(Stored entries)
-*-
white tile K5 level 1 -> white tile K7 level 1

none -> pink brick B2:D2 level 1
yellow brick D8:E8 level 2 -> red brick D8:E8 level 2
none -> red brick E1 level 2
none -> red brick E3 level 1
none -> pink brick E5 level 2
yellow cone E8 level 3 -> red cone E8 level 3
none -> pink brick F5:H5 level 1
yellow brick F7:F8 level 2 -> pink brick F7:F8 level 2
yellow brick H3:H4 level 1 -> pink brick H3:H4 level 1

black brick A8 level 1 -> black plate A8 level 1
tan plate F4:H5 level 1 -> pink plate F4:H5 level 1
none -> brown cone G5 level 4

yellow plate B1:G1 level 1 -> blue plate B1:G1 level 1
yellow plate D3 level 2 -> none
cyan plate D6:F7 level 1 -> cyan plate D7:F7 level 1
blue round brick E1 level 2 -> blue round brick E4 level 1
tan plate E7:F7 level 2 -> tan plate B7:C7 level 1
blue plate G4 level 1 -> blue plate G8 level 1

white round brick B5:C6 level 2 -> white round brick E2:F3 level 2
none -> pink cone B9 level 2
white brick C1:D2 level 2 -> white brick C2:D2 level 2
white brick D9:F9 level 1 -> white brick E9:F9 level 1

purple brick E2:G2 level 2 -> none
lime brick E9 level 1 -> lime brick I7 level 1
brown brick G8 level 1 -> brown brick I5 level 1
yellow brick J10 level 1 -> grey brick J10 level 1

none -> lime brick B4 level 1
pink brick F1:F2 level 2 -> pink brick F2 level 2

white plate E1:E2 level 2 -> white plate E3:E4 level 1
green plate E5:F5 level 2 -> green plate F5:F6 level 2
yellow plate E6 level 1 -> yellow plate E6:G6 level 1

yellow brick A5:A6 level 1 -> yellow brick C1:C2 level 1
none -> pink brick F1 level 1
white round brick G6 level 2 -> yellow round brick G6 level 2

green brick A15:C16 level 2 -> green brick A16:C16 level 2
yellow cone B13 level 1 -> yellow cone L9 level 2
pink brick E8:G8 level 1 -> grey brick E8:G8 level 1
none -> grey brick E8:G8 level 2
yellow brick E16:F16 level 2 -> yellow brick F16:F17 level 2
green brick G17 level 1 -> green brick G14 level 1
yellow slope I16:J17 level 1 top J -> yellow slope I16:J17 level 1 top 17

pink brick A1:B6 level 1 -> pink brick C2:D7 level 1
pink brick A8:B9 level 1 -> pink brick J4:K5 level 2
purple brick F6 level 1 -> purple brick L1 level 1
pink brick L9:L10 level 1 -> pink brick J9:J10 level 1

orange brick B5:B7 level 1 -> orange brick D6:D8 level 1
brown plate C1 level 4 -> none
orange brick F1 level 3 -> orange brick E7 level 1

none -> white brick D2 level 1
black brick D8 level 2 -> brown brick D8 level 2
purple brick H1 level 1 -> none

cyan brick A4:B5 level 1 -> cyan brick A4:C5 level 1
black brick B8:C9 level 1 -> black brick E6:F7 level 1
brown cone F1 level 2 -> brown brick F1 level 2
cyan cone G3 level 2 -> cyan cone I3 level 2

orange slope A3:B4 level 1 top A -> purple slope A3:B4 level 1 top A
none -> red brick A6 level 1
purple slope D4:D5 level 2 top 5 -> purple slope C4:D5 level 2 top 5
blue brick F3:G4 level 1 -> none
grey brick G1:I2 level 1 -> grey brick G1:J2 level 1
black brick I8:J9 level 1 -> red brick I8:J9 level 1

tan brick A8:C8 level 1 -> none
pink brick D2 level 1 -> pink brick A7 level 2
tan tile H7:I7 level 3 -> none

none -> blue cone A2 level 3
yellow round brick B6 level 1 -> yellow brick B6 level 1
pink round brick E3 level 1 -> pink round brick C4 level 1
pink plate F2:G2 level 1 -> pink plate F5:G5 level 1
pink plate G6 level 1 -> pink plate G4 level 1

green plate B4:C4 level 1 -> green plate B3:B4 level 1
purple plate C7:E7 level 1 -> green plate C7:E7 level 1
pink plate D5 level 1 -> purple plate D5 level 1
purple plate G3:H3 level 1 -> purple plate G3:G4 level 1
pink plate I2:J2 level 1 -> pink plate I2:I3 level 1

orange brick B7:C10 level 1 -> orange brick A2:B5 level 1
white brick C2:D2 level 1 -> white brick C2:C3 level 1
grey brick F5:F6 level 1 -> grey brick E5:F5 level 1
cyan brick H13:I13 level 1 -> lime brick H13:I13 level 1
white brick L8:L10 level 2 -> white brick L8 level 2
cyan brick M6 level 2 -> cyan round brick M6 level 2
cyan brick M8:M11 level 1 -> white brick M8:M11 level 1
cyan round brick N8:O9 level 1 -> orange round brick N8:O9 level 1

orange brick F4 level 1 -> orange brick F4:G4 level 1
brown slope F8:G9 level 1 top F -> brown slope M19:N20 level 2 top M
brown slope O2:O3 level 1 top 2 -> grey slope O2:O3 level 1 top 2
-*-
:: WHAT YOU WILL DO ::
Would you retype the lines above from the one with "purple plate G3:H3" down to the one with "cyan brick M8:M11", word for word, both ends included and no other lines?

:: ANSWER BELOW ::
purple plate G3:H3 level 1 -> purple plate G3:G4 level 1
pink plate I2:J2 level 1 -> pink plate I2:I3 level 1

orange brick B7:C10 level 1 -> orange brick A2:B5 level 1
white brick C2:D2 level 1 -> white brick C2:C3 level 1
grey brick F5:F6 level 1 -> grey brick E5:F5 level 1
cyan brick H13:I13 level 1 -> lime brick H13:I13 level 1
white brick L8:L10 level 2 -> white brick L8 level 2
cyan brick M6 level 2 -> cyan round brick M6 level 2
cyan brick M8:M11 level 1 -> white brick M8:M11 level 1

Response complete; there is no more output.